-- Opening Marker --
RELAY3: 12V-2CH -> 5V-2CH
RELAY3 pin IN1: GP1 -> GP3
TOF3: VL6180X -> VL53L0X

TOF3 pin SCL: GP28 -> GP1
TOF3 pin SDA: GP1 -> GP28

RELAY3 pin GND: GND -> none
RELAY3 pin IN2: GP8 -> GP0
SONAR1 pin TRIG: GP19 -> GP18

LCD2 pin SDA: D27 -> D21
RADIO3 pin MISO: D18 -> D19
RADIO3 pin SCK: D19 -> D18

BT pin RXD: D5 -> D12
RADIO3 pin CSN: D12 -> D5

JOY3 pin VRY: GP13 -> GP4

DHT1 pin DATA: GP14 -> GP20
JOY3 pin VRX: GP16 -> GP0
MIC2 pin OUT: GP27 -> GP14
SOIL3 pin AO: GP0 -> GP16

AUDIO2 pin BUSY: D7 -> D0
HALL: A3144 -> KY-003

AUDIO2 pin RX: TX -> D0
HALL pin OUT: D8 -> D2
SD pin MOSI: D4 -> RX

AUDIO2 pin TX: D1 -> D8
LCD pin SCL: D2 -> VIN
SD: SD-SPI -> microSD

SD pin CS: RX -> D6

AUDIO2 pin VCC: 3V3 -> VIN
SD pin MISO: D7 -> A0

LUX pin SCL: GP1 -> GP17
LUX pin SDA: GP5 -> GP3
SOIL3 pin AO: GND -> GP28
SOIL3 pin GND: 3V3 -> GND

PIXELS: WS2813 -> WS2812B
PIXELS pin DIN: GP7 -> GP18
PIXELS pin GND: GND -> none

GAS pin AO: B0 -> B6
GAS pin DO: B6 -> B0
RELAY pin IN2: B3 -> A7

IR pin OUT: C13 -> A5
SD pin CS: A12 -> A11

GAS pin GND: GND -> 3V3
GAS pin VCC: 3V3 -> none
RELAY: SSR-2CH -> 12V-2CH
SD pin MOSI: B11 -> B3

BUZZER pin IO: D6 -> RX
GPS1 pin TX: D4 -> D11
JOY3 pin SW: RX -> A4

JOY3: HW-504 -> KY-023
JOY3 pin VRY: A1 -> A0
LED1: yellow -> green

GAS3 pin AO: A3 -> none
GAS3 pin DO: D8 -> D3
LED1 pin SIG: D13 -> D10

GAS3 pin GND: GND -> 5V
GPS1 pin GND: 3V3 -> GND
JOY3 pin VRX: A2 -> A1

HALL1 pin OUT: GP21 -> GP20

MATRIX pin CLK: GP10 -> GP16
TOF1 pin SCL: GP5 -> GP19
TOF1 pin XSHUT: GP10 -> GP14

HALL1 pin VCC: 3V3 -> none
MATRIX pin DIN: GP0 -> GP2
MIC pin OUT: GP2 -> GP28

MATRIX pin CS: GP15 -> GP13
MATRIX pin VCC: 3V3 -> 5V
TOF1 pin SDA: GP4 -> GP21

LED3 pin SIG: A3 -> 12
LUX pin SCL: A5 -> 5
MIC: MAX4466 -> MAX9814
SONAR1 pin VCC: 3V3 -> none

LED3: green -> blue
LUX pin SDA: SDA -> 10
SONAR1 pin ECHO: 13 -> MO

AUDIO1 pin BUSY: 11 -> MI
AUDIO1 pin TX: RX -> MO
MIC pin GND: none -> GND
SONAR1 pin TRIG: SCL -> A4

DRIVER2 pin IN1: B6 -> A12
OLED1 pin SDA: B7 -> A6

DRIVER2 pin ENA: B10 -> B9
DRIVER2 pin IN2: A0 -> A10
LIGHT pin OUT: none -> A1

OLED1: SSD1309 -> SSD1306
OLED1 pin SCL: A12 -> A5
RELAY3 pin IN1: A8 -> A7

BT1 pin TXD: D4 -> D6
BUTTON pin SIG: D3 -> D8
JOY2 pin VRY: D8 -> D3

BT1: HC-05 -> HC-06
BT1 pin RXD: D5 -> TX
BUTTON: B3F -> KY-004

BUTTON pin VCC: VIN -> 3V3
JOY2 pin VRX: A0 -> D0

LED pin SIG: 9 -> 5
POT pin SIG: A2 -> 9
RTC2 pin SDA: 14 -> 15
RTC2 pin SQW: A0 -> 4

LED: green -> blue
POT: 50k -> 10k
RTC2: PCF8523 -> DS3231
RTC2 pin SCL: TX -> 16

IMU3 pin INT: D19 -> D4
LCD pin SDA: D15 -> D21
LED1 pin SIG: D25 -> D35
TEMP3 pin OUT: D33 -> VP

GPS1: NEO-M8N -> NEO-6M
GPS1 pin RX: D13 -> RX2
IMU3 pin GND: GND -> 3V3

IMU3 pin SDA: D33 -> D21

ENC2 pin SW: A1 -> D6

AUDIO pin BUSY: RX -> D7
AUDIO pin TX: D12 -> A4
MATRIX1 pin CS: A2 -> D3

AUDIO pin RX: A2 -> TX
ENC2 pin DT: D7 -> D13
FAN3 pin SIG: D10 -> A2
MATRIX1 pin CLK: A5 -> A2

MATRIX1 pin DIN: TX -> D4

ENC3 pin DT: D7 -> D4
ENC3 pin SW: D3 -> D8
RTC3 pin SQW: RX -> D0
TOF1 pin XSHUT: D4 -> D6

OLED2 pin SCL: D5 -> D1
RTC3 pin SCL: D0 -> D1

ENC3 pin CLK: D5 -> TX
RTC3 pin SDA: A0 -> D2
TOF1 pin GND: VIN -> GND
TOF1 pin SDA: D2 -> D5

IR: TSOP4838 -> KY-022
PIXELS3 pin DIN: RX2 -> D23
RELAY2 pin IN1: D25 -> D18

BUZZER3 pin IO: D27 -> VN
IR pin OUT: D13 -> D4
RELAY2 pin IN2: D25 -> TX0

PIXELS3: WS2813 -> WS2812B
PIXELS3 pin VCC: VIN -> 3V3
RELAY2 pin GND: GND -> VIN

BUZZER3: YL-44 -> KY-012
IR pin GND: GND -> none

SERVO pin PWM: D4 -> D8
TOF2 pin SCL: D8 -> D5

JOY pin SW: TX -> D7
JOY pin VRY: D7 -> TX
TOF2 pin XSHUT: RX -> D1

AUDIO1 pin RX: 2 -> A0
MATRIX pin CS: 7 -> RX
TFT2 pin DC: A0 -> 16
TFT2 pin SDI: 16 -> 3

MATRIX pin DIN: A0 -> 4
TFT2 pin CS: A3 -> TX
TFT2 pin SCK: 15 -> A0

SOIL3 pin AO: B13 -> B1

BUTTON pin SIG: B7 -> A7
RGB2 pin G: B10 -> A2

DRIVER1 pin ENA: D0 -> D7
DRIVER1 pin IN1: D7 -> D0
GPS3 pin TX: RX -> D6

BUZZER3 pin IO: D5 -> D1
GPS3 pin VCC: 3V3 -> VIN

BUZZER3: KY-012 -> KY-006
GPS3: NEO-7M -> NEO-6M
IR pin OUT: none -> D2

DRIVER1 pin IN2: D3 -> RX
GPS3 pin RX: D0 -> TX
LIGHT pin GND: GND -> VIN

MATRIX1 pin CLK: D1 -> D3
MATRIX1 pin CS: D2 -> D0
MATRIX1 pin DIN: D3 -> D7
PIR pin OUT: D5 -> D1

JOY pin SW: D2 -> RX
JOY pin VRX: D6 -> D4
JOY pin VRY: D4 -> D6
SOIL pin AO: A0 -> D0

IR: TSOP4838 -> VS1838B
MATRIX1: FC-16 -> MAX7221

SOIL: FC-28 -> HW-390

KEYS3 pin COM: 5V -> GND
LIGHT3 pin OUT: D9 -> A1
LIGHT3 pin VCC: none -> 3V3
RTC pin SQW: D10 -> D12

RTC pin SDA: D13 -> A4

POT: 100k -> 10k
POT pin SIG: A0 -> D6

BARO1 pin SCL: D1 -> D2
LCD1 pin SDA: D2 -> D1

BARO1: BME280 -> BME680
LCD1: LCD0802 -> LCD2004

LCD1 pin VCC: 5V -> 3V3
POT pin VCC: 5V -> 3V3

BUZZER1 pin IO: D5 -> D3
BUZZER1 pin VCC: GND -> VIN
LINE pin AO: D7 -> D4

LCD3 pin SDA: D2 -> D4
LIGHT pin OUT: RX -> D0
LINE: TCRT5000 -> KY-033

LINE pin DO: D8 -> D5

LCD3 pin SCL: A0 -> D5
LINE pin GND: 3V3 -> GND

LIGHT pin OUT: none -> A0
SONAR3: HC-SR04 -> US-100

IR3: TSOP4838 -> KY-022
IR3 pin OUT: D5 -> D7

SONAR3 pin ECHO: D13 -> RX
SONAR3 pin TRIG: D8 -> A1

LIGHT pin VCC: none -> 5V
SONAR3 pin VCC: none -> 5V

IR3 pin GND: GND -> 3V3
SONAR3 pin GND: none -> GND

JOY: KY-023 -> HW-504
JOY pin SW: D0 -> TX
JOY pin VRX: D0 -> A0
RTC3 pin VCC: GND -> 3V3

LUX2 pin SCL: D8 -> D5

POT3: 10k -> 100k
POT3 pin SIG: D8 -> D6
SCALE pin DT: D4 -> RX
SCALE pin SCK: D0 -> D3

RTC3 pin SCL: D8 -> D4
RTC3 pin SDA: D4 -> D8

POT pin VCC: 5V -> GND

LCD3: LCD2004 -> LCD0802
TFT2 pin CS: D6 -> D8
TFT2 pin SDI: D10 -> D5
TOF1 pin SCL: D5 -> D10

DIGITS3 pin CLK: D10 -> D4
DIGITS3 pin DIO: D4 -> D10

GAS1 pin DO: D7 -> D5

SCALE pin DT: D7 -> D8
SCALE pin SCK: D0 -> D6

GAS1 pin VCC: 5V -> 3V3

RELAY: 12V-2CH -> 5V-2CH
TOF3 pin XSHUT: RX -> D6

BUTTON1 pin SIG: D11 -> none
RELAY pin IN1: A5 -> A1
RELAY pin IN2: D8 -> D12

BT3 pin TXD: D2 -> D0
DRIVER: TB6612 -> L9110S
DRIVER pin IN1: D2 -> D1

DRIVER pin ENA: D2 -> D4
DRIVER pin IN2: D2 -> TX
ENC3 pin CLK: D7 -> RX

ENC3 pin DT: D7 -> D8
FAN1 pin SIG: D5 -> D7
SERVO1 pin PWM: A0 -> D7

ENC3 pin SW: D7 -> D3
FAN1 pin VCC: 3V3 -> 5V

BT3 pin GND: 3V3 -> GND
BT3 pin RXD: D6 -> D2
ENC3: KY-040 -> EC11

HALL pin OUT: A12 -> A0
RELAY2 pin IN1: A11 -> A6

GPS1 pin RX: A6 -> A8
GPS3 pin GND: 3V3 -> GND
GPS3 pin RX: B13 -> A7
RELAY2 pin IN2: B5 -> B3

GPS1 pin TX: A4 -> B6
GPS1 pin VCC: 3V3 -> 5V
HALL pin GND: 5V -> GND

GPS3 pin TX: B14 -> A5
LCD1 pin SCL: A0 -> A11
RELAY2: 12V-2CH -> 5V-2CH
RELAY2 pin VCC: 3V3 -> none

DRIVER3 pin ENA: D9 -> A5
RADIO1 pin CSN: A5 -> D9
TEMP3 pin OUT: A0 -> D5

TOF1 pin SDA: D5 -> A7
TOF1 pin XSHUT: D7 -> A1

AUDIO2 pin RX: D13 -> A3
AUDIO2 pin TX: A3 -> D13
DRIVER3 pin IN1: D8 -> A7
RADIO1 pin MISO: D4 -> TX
-- Closing Marker --
Task details. Precisely the lines between those holding "SD: SD-SPI -> microSD" and "TOF1 pin SDA: GP4 -> GP21", inclusive, are to be reproduced from the listing above, with nothing added.

Answer section.
SD: SD-SPI -> microSD

SD pin CS: RX -> D6

AUDIO2 pin VCC: 3V3 -> VIN
SD pin MISO: D7 -> A0

LUX pin SCL: GP1 -> GP17
LUX pin SDA: GP5 -> GP3
SOIL3 pin AO: GND -> GP28
SOIL3 pin GND: 3V3 -> GND

PIXELS: WS2813 -> WS2812B
PIXELS pin DIN: GP7 -> GP18
PIXELS pin GND: GND -> none

GAS pin AO: B0 -> B6
GAS pin DO: B6 -> B0
RELAY pin IN2: B3 -> A7

IR pin OUT: C13 -> A5
SD pin CS: A12 -> A11

GAS pin GND: GND -> 3V3
GAS pin VCC: 3V3 -> none
RELAY: SSR-2CH -> 12V-2CH
SD pin MOSI: B11 -> B3

BUZZER pin IO: D6 -> RX
GPS1 pin TX: D4 -> D11
JOY3 pin SW: RX -> A4

JOY3: HW-504 -> KY-023
JOY3 pin VRY: A1 -> A0
LED1: yellow -> green

GAS3 pin AO: A3 -> none
GAS3 pin DO: D8 -> D3
LED1 pin SIG: D13 -> D10

GAS3 pin GND: GND -> 5V
GPS1 pin GND: 3V3 -> GND
JOY3 pin VRX: A2 -> A1

HALL1 pin OUT: GP21 -> GP20

MATRIX pin CLK: GP10 -> GP16
TOF1 pin SCL: GP5 -> GP19
TOF1 pin XSHUT: GP10 -> GP14

HALL1 pin VCC: 3V3 -> none
MATRIX pin DIN: GP0 -> GP2
MIC pin OUT: GP2 -> GP28

MATRIX pin CS: GP15 -> GP13
MATRIX pin VCC: 3V3 -> 5V
TOF1 pin SDA: GP4 -> GP21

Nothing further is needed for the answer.